* Exercise brief:
Write the data out again exactly, dropping any images it holds.

[Object state comparisons]
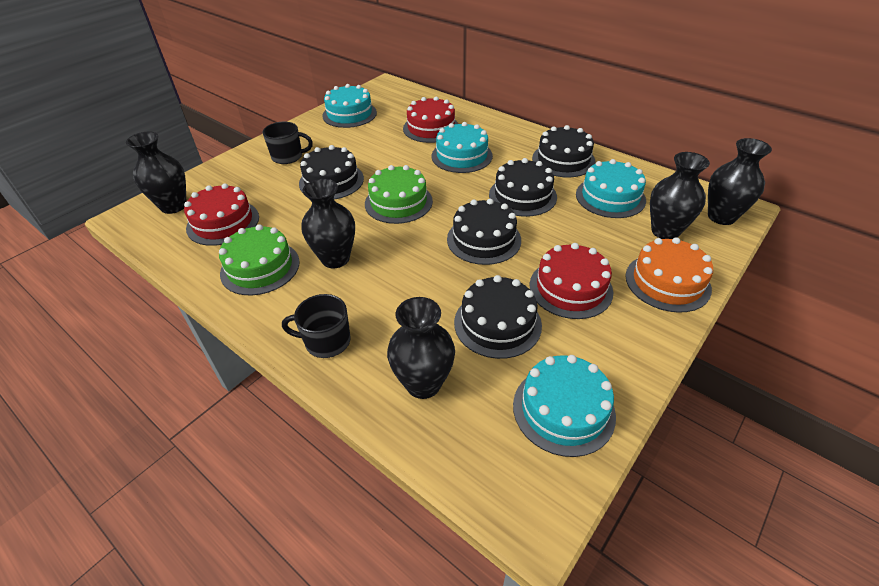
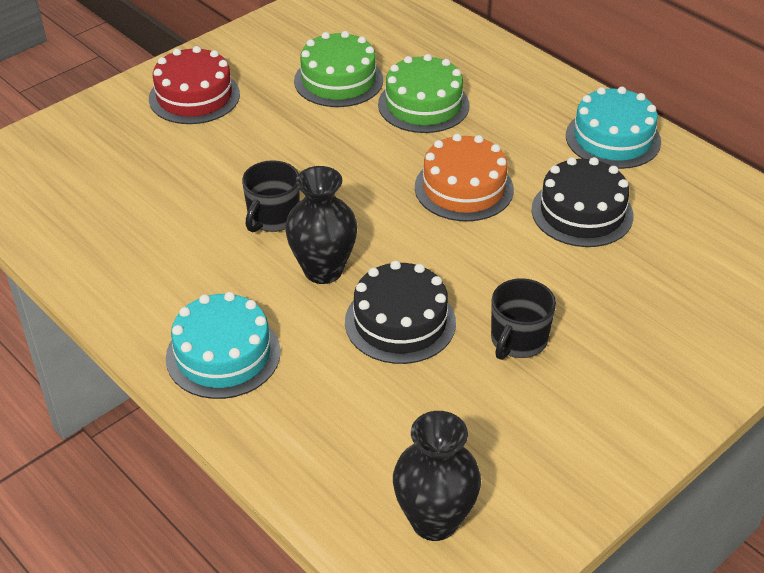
black cake: 5 -> 2
black vase: 5 -> 2
red cake: 3 -> 1
turquoise cake: 4 -> 2

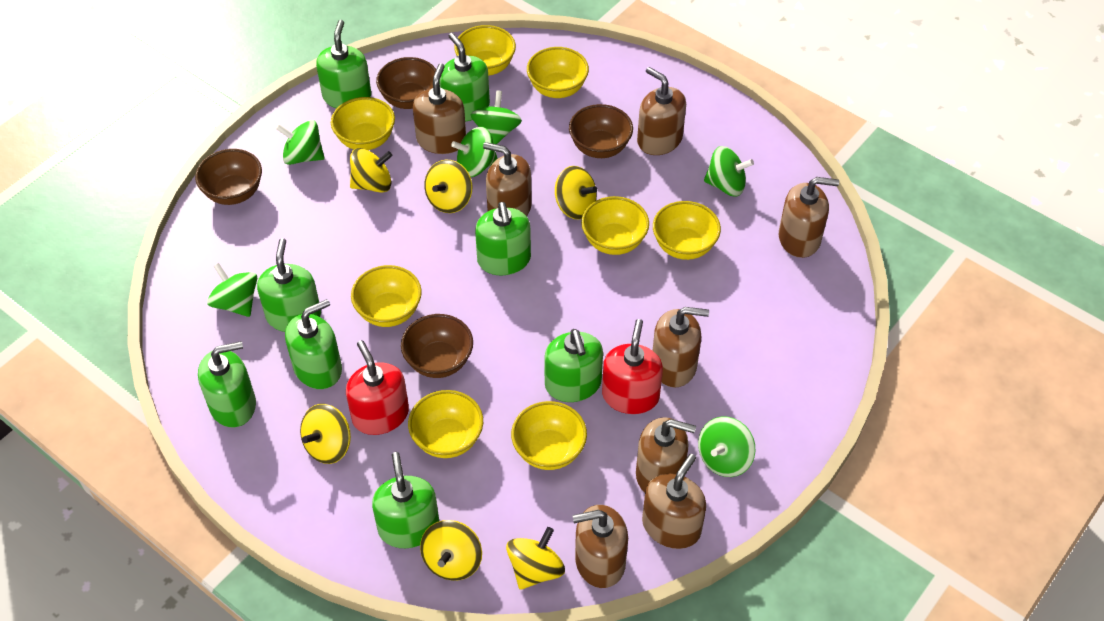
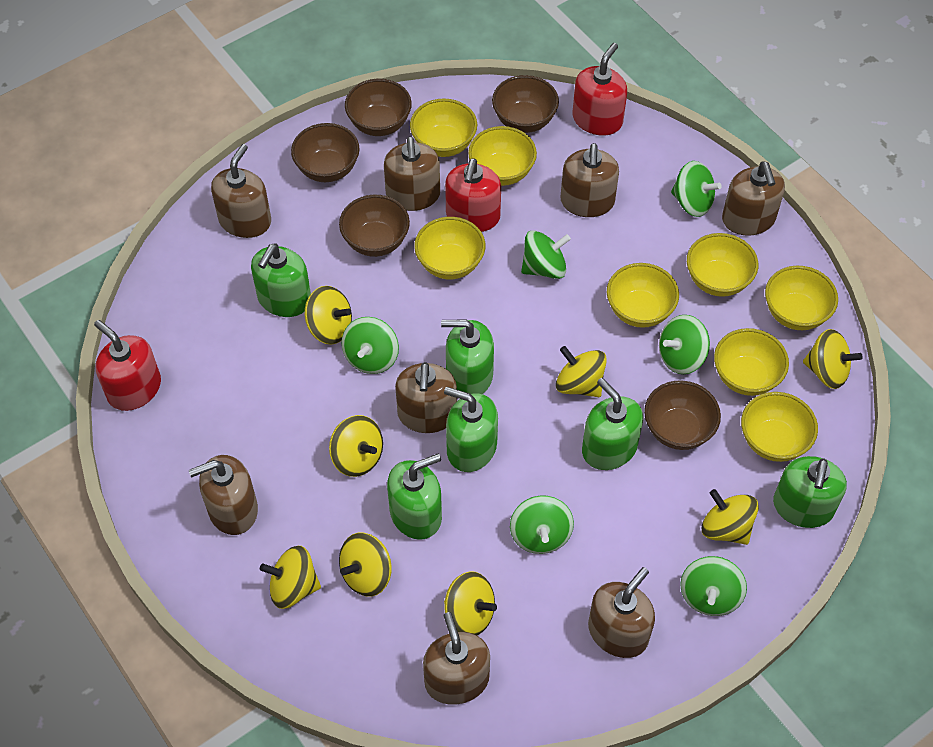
brown bowl: 4 -> 5
green soap dispenser: 8 -> 6
red soap dispenser: 2 -> 3
yellow spinning top: 6 -> 8

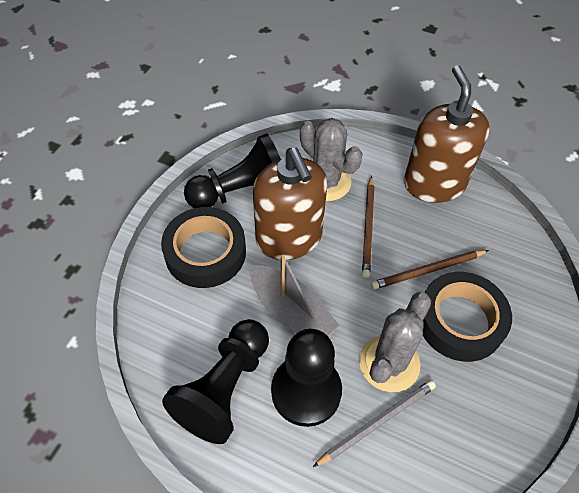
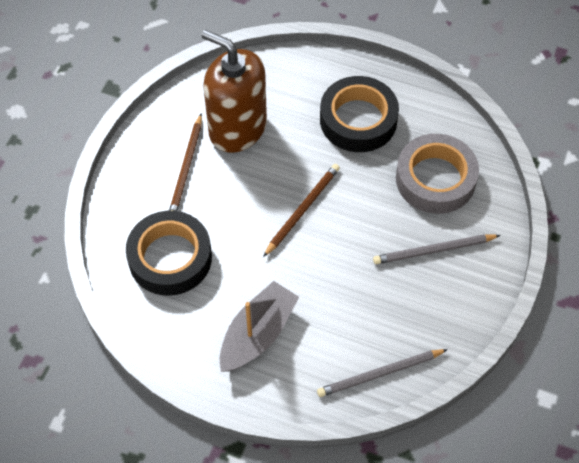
black pawn: 3 -> 0
brown soap dispenser: 2 -> 1
grey cactus: 2 -> 0
grey pencil: 1 -> 2
grey tape: 0 -> 1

* Task output:
black cake: 5 -> 2
black vase: 5 -> 2
red cake: 3 -> 1
turquoise cake: 4 -> 2

brown bowl: 4 -> 5
green soap dispenser: 8 -> 6
red soap dispenser: 2 -> 3
yellow spinning top: 6 -> 8

black pawn: 3 -> 0
brown soap dispenser: 2 -> 1
grey cactus: 2 -> 0
grey pencil: 1 -> 2
grey tape: 0 -> 1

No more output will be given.